### Material provided
※

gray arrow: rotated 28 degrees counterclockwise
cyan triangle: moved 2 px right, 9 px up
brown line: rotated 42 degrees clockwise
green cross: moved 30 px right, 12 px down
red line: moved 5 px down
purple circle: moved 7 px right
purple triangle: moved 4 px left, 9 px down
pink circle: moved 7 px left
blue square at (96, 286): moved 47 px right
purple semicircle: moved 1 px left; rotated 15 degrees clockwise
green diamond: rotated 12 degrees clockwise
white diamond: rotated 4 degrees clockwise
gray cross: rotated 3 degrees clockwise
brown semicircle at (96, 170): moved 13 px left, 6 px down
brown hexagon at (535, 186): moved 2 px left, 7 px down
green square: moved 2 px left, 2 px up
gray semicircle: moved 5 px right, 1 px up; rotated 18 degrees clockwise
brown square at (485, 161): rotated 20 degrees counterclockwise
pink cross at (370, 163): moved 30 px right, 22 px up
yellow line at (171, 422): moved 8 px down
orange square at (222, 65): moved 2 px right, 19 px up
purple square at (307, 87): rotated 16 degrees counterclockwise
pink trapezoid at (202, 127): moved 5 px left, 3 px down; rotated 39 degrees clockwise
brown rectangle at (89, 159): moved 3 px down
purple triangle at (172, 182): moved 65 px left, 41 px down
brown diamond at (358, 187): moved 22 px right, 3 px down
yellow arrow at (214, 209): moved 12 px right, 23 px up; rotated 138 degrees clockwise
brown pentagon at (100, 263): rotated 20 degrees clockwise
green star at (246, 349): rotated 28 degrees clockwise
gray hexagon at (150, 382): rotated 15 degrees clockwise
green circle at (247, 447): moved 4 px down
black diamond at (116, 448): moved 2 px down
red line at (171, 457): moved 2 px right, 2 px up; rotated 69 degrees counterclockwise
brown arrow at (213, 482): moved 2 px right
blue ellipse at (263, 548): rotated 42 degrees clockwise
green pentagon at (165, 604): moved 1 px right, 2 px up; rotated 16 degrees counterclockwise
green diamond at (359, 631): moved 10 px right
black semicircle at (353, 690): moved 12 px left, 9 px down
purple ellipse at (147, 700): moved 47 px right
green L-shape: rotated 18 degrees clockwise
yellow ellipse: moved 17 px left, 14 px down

※

### What you are asked to do
Pull out the lines from the start of the items through the line containing "gray semicircle: moved", both ends included, and reproduce them without any changes.

### Expected answer
gray arrow: rotated 28 degrees counterclockwise
cyan triangle: moved 2 px right, 9 px up
brown line: rotated 42 degrees clockwise
green cross: moved 30 px right, 12 px down
red line: moved 5 px down
purple circle: moved 7 px right
purple triangle: moved 4 px left, 9 px down
pink circle: moved 7 px left
blue square at (96, 286): moved 47 px right
purple semicircle: moved 1 px left; rotated 15 degrees clockwise
green diamond: rotated 12 degrees clockwise
white diamond: rotated 4 degrees clockwise
gray cross: rotated 3 degrees clockwise
brown semicircle at (96, 170): moved 13 px left, 6 px down
brown hexagon at (535, 186): moved 2 px left, 7 px down
green square: moved 2 px left, 2 px up
gray semicircle: moved 5 px right, 1 px up; rotated 18 degrees clockwise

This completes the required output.